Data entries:

-*-

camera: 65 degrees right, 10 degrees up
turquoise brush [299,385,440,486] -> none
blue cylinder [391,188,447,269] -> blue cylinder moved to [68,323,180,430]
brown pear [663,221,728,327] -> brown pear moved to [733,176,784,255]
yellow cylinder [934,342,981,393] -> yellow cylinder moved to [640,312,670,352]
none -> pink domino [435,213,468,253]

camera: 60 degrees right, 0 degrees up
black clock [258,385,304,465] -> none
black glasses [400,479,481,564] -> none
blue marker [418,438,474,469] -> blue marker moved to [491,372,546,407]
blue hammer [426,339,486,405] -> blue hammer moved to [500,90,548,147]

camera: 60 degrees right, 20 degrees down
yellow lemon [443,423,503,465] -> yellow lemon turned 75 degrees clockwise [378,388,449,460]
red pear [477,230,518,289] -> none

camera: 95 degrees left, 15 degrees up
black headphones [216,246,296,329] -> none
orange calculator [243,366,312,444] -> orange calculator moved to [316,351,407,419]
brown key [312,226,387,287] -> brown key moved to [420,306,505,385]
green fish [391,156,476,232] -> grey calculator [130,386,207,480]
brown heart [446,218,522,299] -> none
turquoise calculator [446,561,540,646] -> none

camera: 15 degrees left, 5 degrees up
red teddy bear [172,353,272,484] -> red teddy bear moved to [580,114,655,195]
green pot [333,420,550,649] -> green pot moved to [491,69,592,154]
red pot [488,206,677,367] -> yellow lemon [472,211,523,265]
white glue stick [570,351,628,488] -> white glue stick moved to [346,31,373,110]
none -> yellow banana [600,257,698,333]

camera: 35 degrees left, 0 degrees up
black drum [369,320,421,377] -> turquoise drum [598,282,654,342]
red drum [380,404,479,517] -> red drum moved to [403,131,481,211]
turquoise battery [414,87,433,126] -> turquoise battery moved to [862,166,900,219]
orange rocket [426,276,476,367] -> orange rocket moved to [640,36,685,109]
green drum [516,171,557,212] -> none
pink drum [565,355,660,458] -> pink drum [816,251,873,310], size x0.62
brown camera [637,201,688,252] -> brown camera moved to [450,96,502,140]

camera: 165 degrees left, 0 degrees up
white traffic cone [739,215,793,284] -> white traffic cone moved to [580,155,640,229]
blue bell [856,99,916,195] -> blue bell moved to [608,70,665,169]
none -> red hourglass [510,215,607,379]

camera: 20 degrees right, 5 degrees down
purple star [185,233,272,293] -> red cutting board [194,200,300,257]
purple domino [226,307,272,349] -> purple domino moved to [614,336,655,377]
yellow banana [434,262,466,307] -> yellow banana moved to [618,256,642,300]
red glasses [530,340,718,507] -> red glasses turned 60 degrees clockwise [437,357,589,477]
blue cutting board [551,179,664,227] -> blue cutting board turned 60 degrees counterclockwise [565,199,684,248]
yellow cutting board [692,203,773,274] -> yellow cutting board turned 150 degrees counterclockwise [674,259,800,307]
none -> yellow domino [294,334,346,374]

-*-

Give again the closing portion of the entries, from the line with "pink drum [565,355,660,458]" through the last line. Keep it exact and add nothing.

pink drum [565,355,660,458] -> pink drum [816,251,873,310], size x0.62
brown camera [637,201,688,252] -> brown camera moved to [450,96,502,140]

camera: 165 degrees left, 0 degrees up
white traffic cone [739,215,793,284] -> white traffic cone moved to [580,155,640,229]
blue bell [856,99,916,195] -> blue bell moved to [608,70,665,169]
none -> red hourglass [510,215,607,379]

camera: 20 degrees right, 5 degrees down
purple star [185,233,272,293] -> red cutting board [194,200,300,257]
purple domino [226,307,272,349] -> purple domino moved to [614,336,655,377]
yellow banana [434,262,466,307] -> yellow banana moved to [618,256,642,300]
red glasses [530,340,718,507] -> red glasses turned 60 degrees clockwise [437,357,589,477]
blue cutting board [551,179,664,227] -> blue cutting board turned 60 degrees counterclockwise [565,199,684,248]
yellow cutting board [692,203,773,274] -> yellow cutting board turned 150 degrees counterclockwise [674,259,800,307]
none -> yellow domino [294,334,346,374]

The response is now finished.